_Given records_:
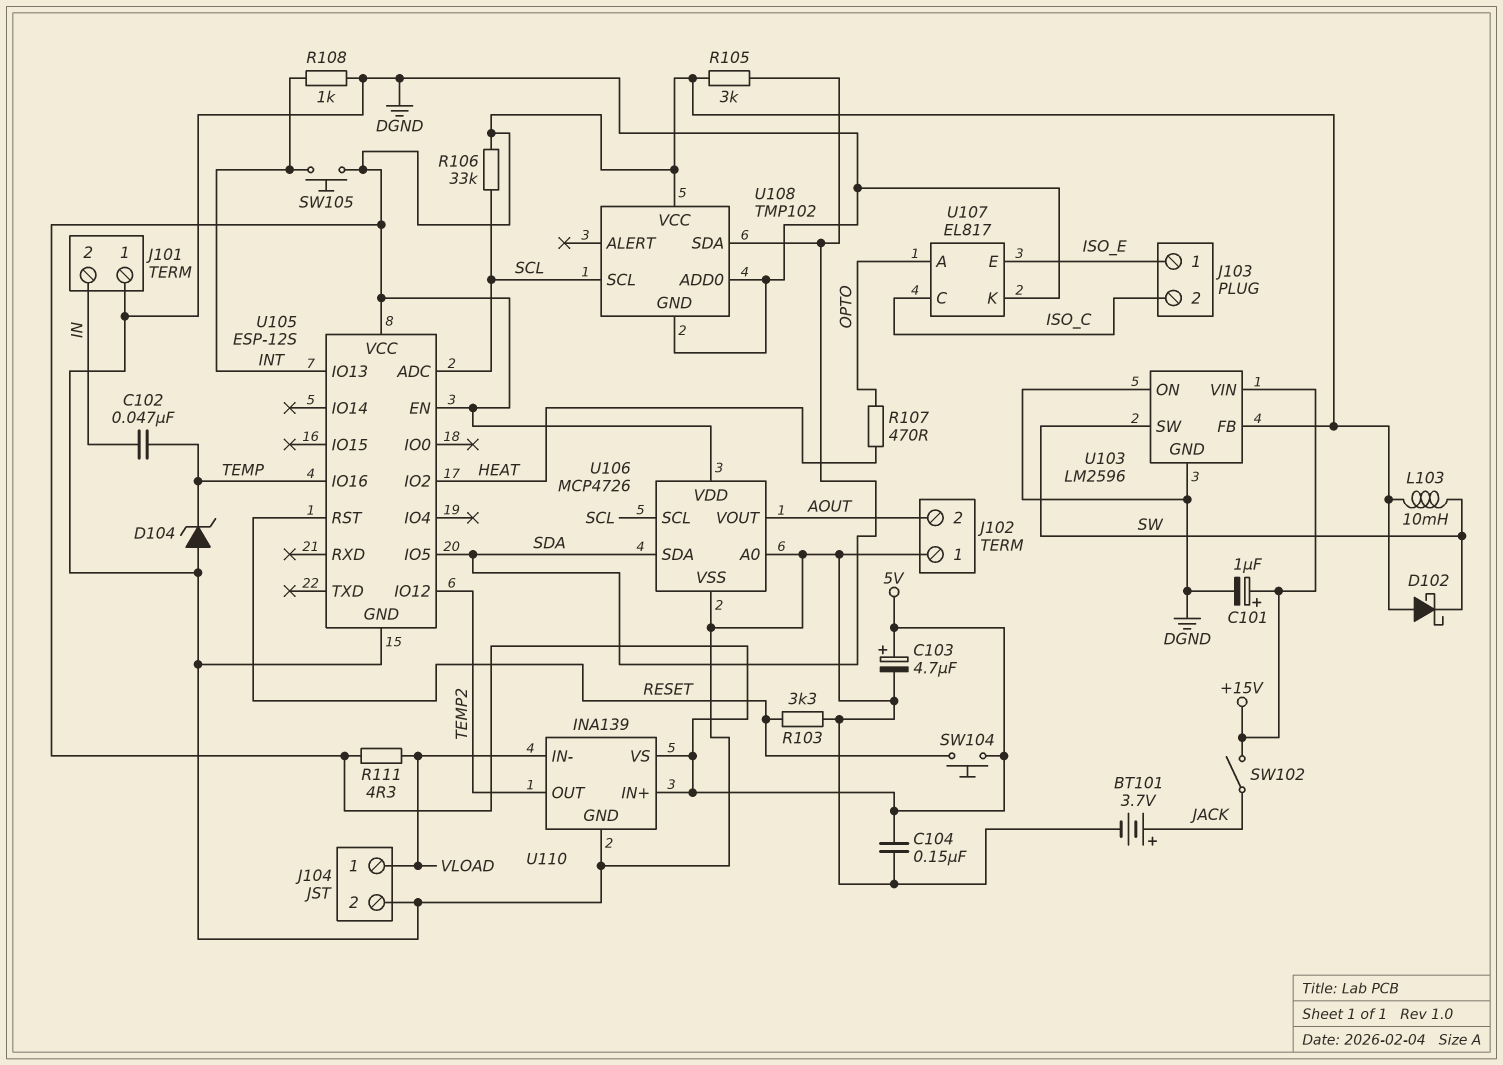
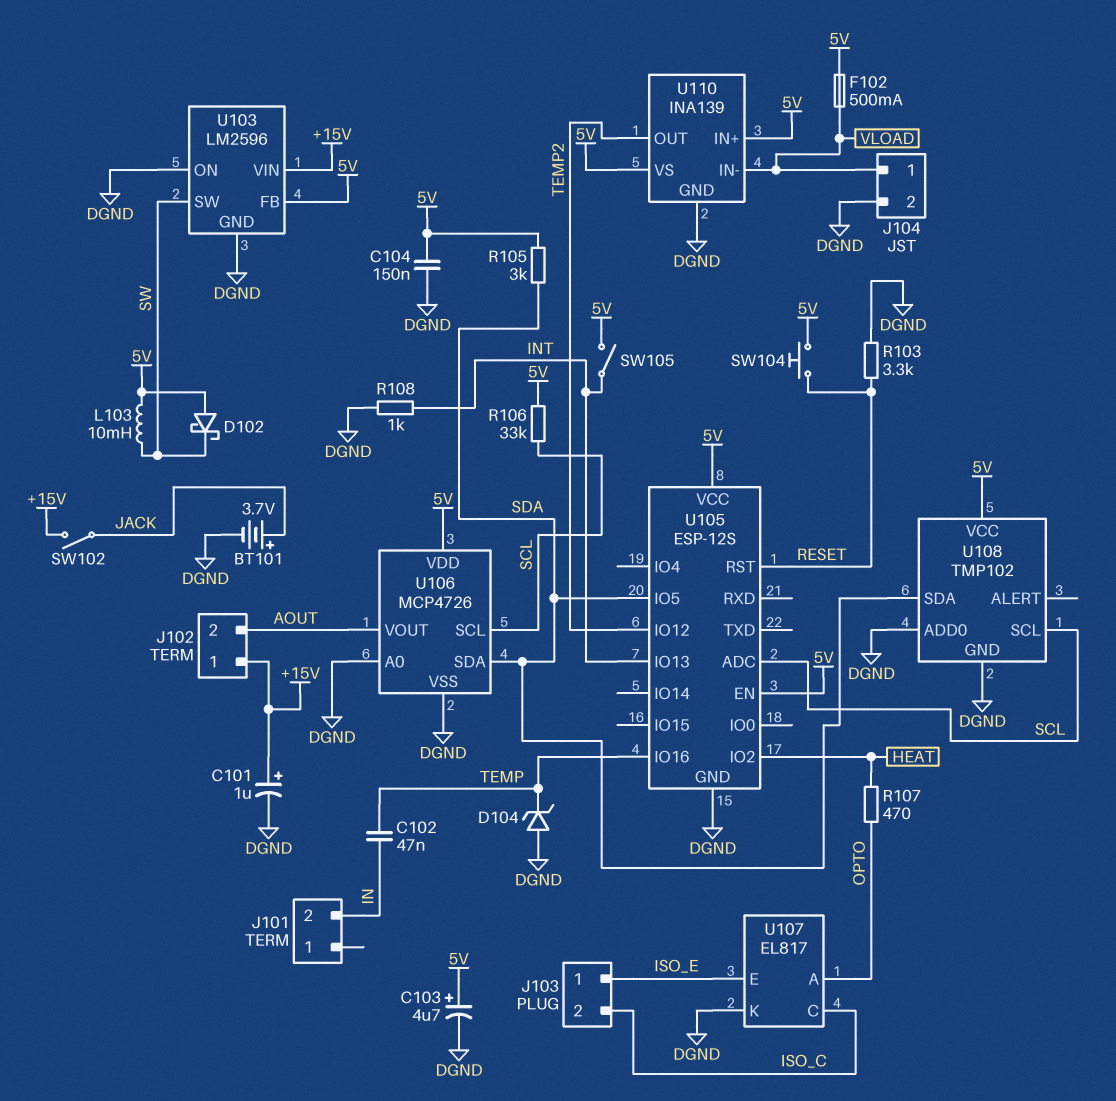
F102: none -> 500mA (5V, VLOAD)
J101 pin 1: DGND -> none
J102 pin 1: DGND -> +15V
R111: 4.3 (5V, VLOAD) -> none
SW105: button (5V, INT) -> switch (5V, INT)

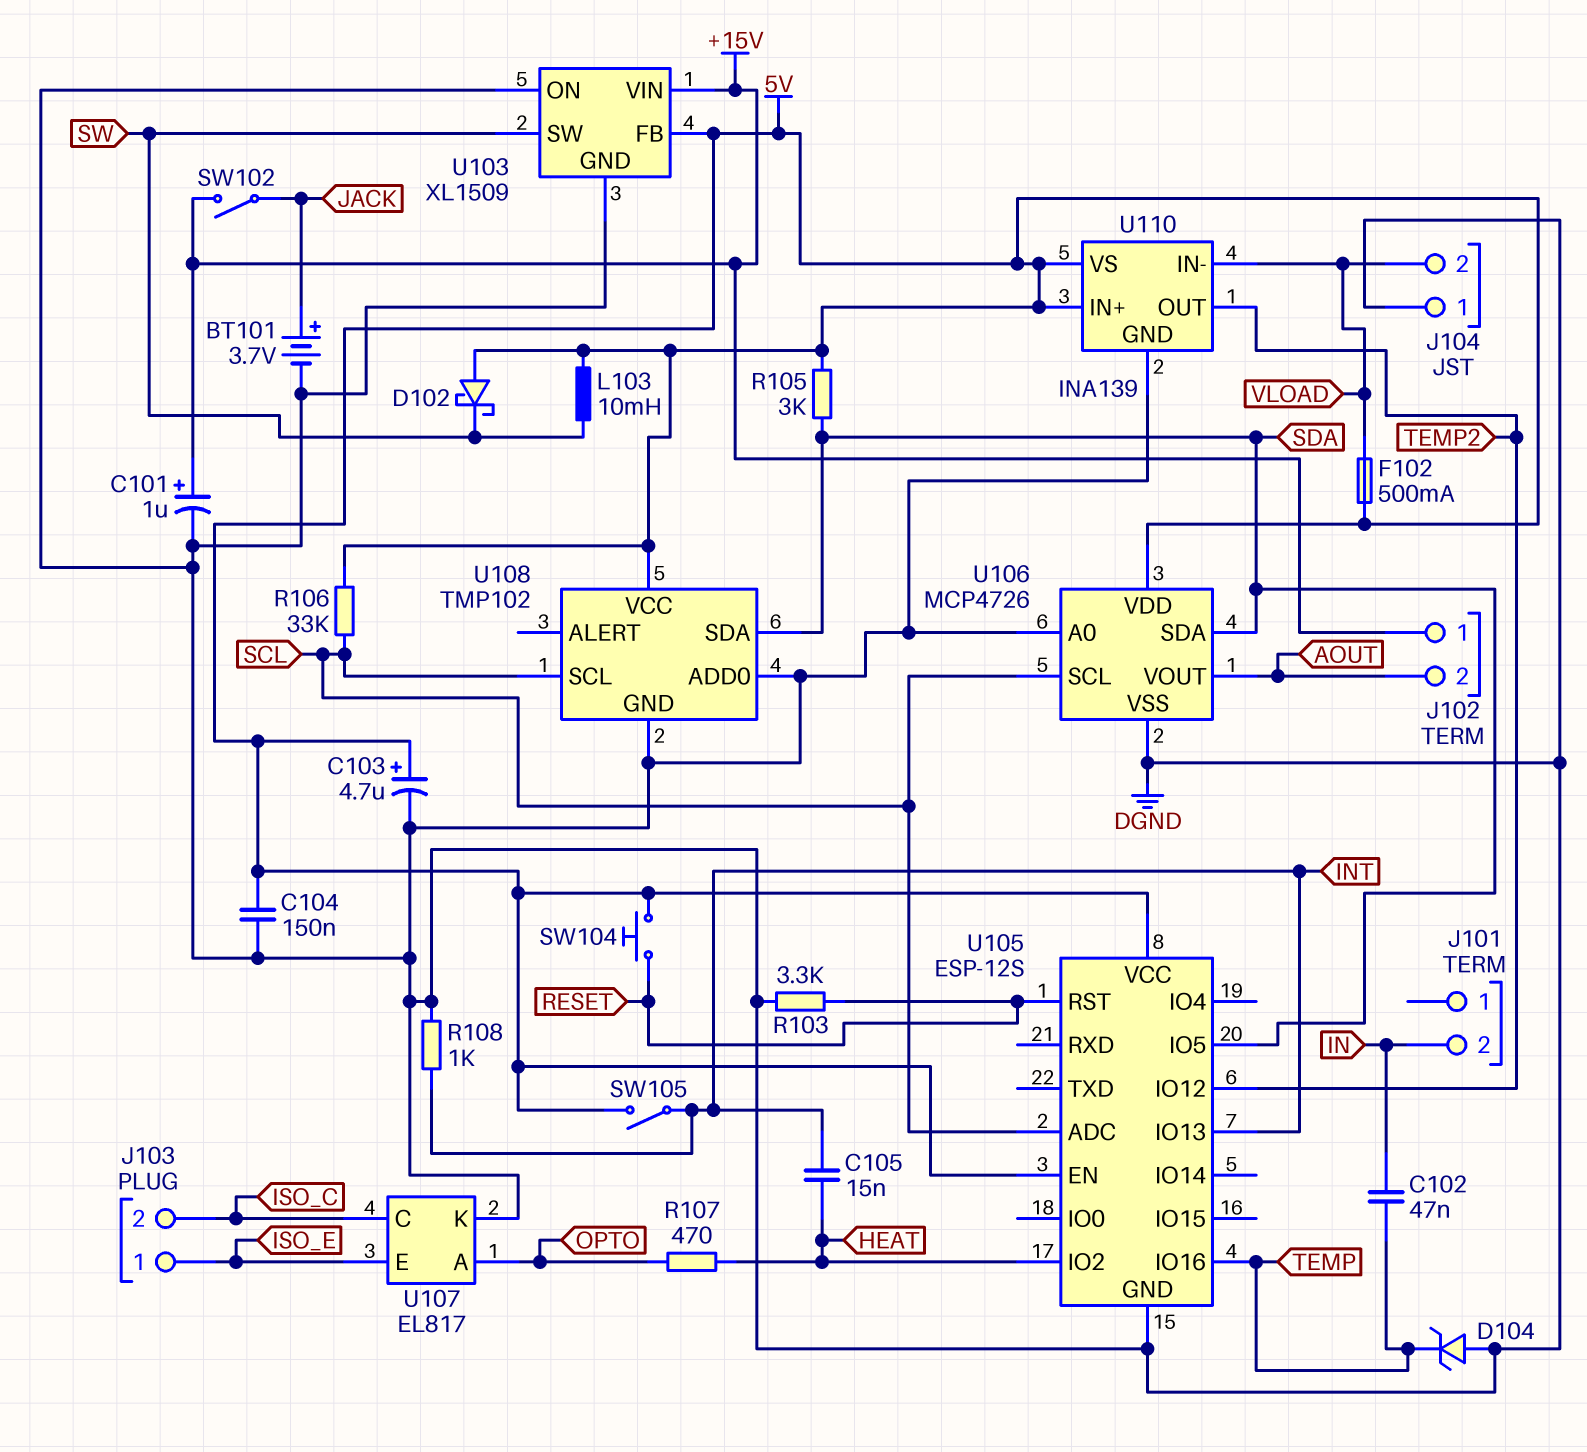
C105: none -> 15nF (HEAT, INT)
J104 pin 1: VLOAD -> DGND
J104 pin 2: DGND -> VLOAD
U103: LM2596 -> XL1509

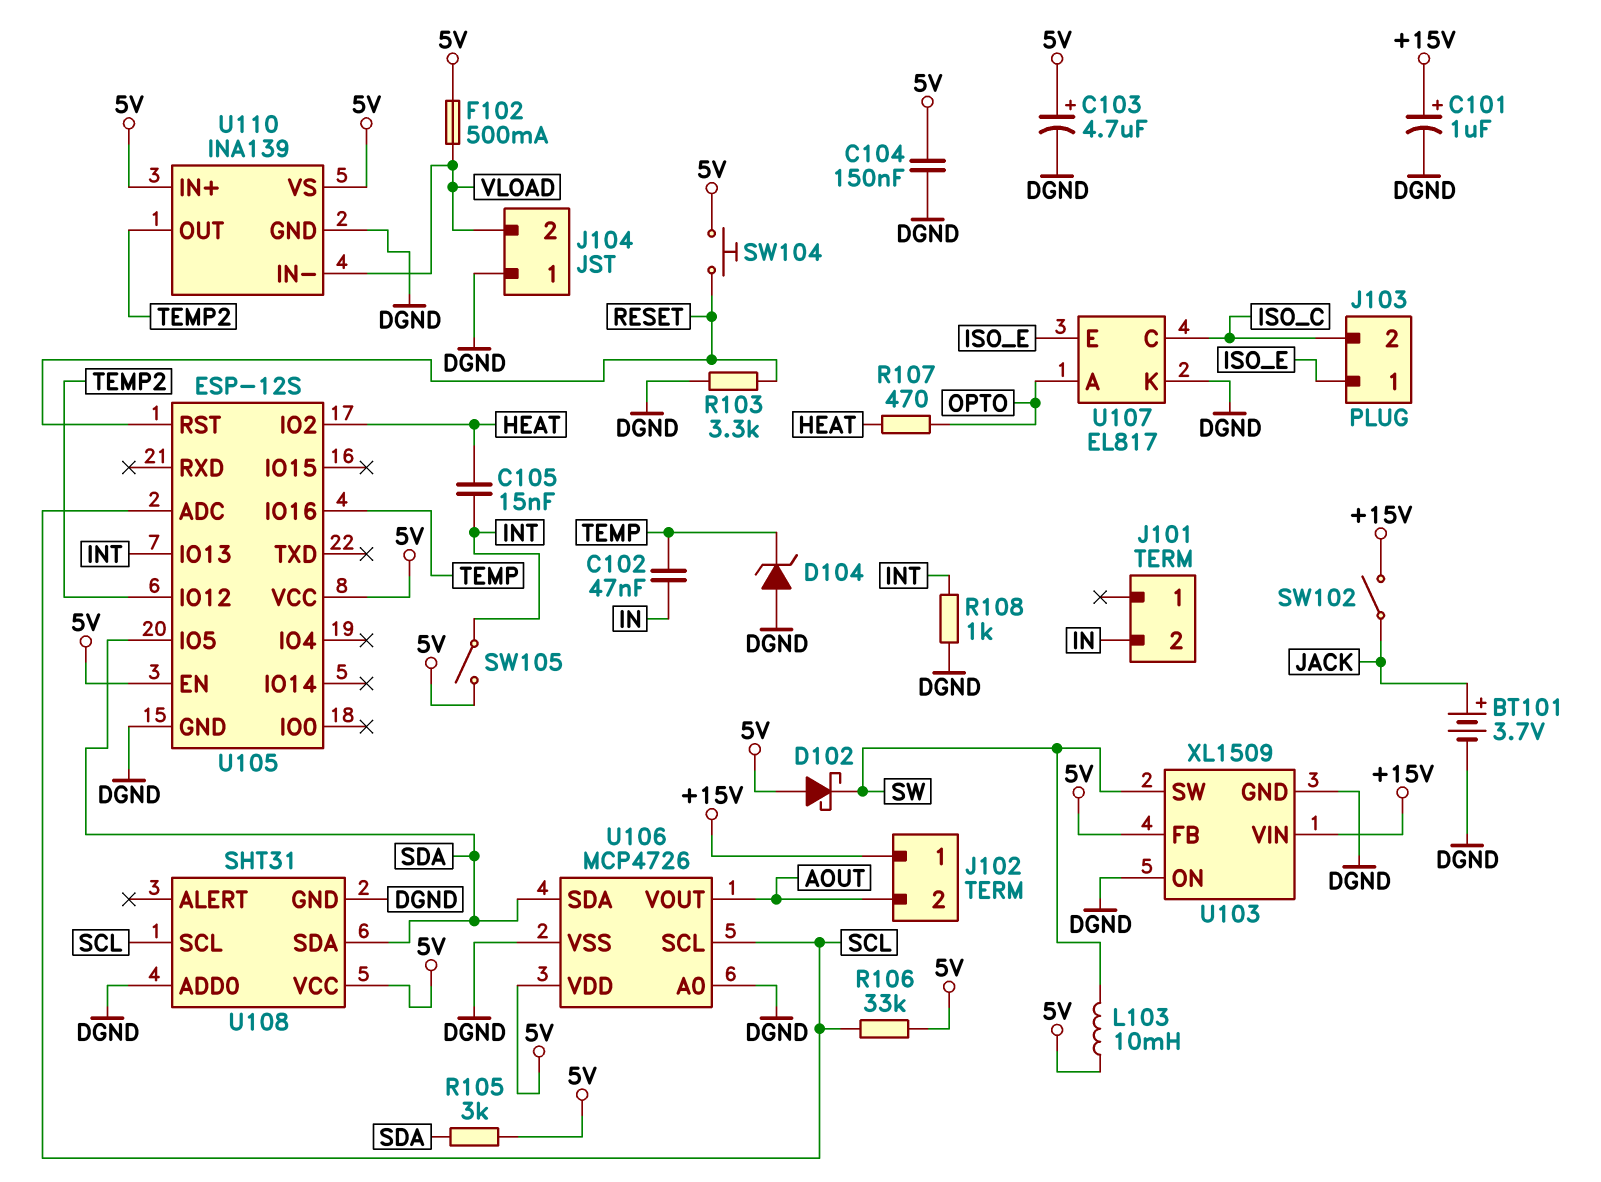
U108: TMP102 -> SHT31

_Work to complete_:
Leave the pictures out and reproduce every record above exactly.

_Reply_:
F102: none -> 500mA (5V, VLOAD)
J101 pin 1: DGND -> none
J102 pin 1: DGND -> +15V
R111: 4.3 (5V, VLOAD) -> none
SW105: button (5V, INT) -> switch (5V, INT)

C105: none -> 15nF (HEAT, INT)
J104 pin 1: VLOAD -> DGND
J104 pin 2: DGND -> VLOAD
U103: LM2596 -> XL1509

U108: TMP102 -> SHT31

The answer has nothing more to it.